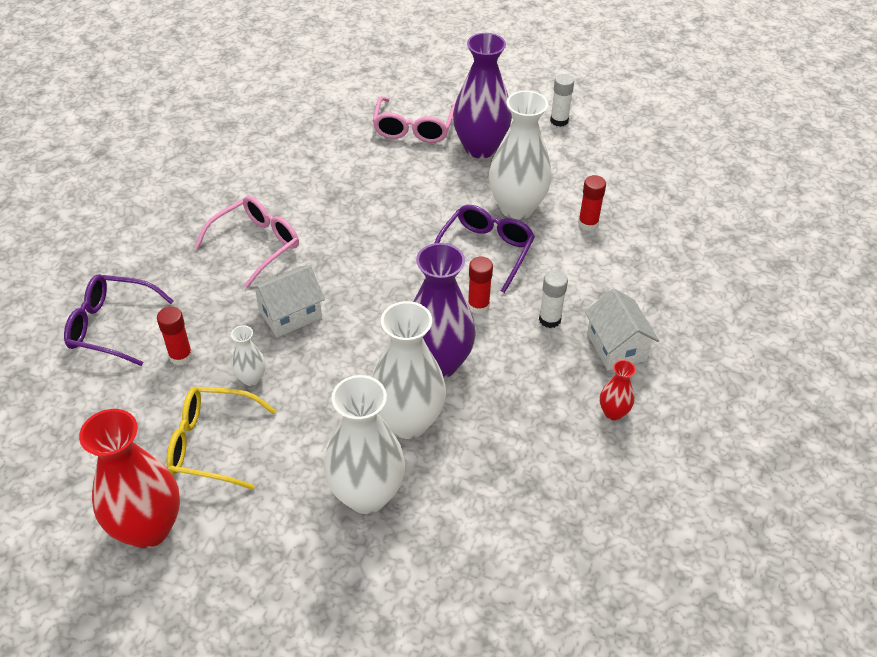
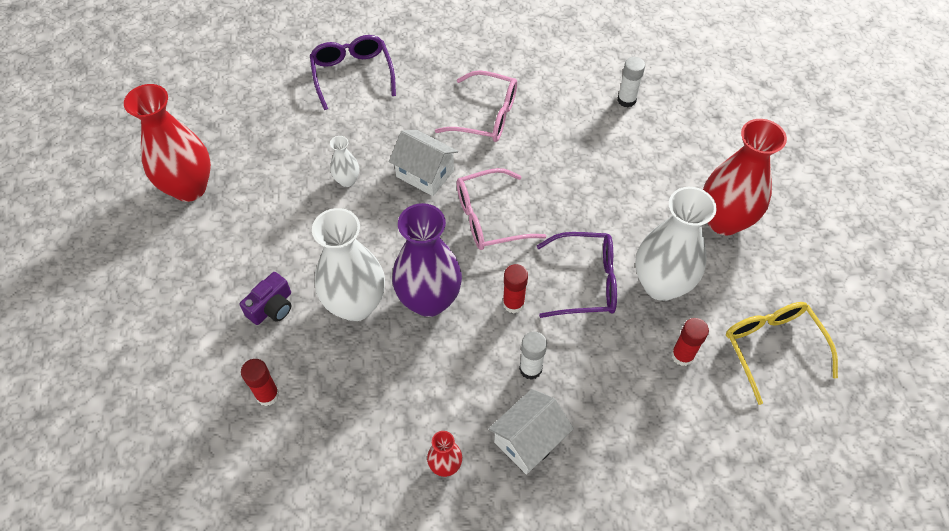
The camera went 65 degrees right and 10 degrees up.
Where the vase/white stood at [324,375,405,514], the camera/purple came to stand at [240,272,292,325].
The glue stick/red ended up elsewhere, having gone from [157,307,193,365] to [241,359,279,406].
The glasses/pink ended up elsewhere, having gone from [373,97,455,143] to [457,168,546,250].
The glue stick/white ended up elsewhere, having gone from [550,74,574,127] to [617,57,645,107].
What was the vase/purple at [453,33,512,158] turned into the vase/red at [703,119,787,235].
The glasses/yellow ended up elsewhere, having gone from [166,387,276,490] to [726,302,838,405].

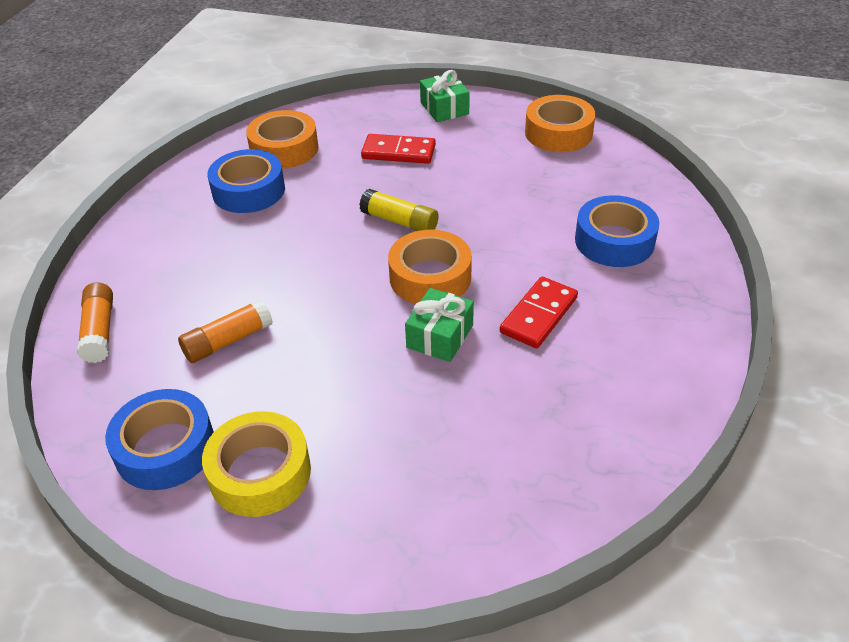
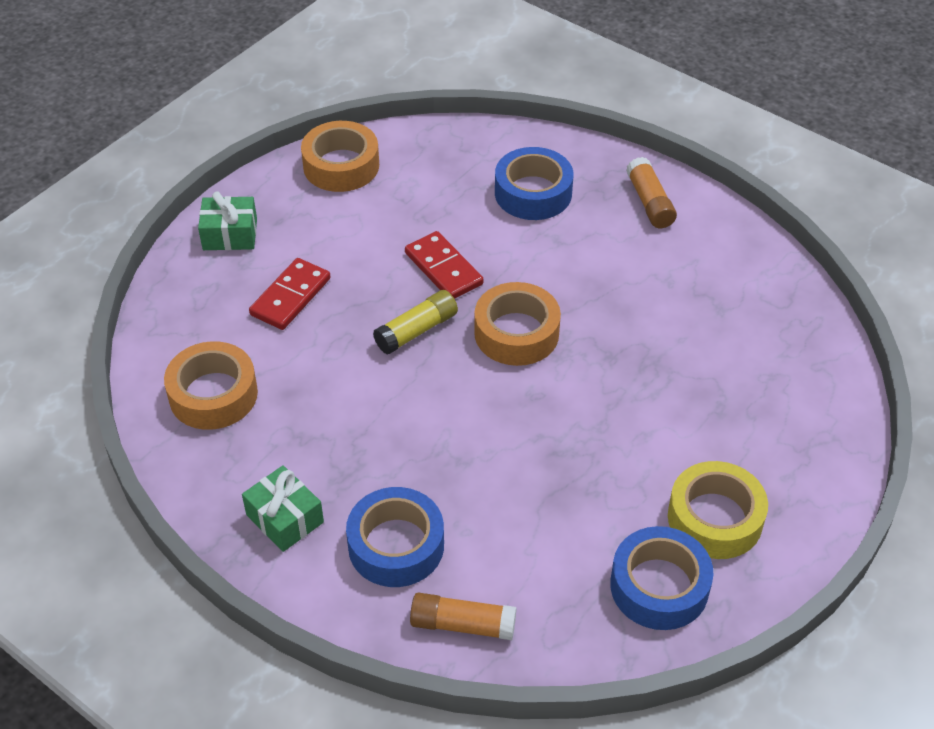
The camera went 70 degrees left and 5 degrees up.
The gift/green ended up elsewhere, having gone from [405,288,474,362] to [242,465,324,552].
The tape/blue ended up elsewhere, having gone from [207,149,285,213] to [346,487,444,587].
The domino/red ended up elsewhere, having gone from [500,277,578,348] to [405,231,484,299].
The glue stick/orange ended up elsewhere, having gone from [178,299,273,363] to [626,157,677,228].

EXERCISE GOAL: Copy all lines above containing the string "purple".

WORKED SOLUTION:
Where the vase/white stood at [324,375,405,514], the camera/purple came to stand at [240,272,292,325].
What was the vase/purple at [453,33,512,158] turned into the vase/red at [703,119,787,235].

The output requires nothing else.